**Exercise details**
Nothing but a number is needed here; count the lines of the listing that include "diode".

**Provided records**
———

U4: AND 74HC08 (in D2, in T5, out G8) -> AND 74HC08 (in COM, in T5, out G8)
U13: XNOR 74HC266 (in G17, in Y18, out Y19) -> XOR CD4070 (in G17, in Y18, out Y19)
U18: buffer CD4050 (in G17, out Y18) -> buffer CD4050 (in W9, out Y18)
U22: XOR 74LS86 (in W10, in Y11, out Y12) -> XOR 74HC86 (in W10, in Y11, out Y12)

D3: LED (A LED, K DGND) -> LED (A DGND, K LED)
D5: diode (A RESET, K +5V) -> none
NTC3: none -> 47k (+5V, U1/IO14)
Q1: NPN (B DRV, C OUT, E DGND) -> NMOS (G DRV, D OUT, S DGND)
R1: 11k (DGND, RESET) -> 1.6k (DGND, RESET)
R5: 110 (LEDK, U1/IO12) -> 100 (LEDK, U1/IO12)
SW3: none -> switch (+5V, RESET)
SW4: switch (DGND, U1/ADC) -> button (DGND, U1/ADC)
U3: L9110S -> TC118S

———

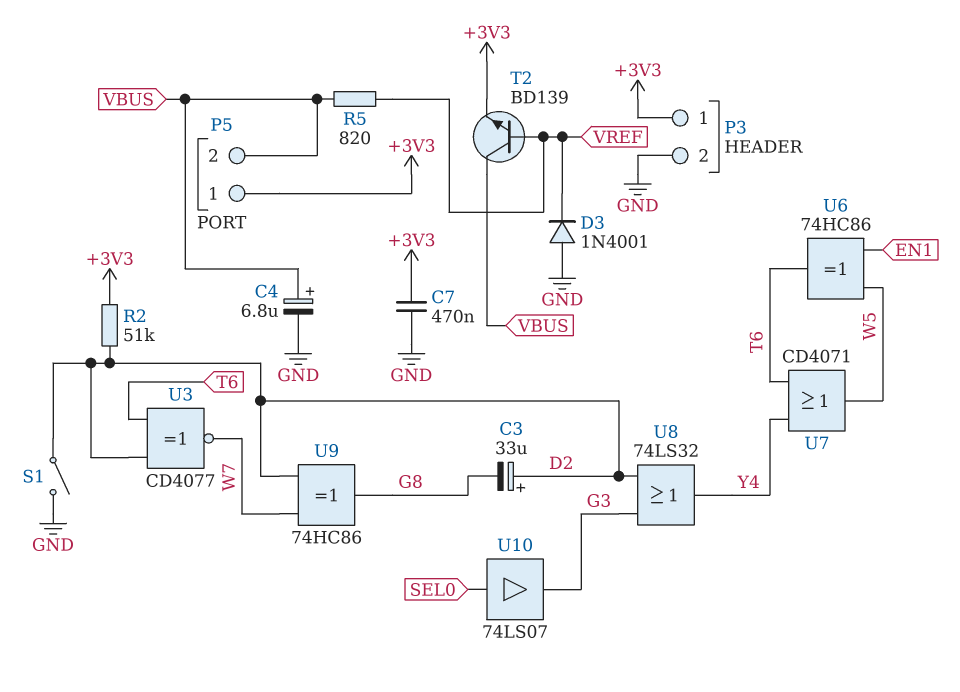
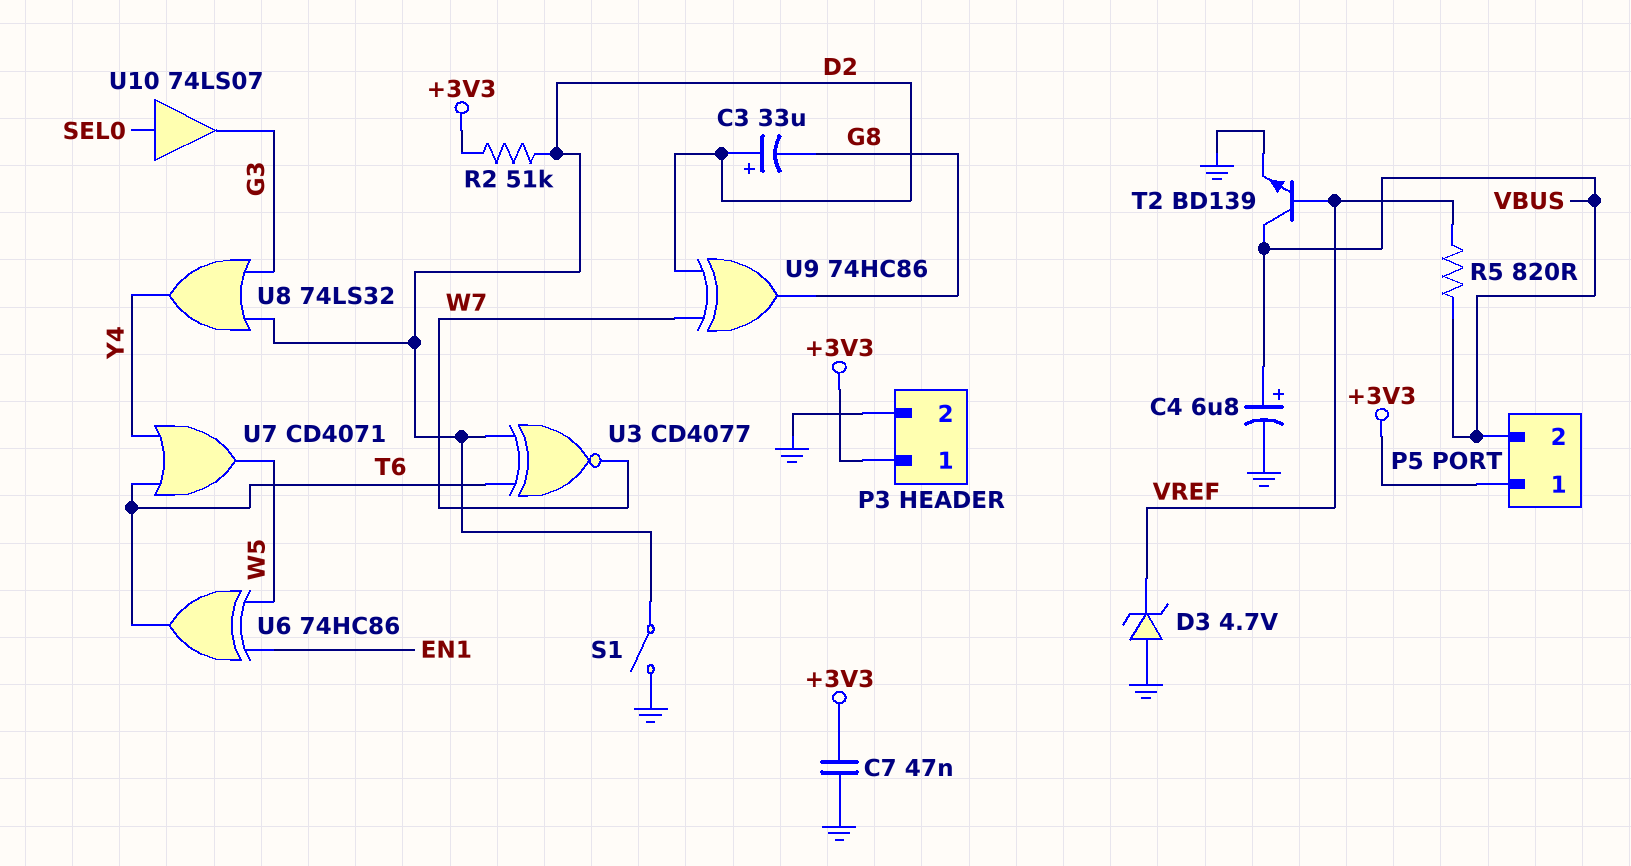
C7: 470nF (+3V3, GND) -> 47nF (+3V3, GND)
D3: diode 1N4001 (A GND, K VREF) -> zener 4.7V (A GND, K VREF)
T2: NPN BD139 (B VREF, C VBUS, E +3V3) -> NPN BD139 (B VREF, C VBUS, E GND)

———

**Problem solution**
2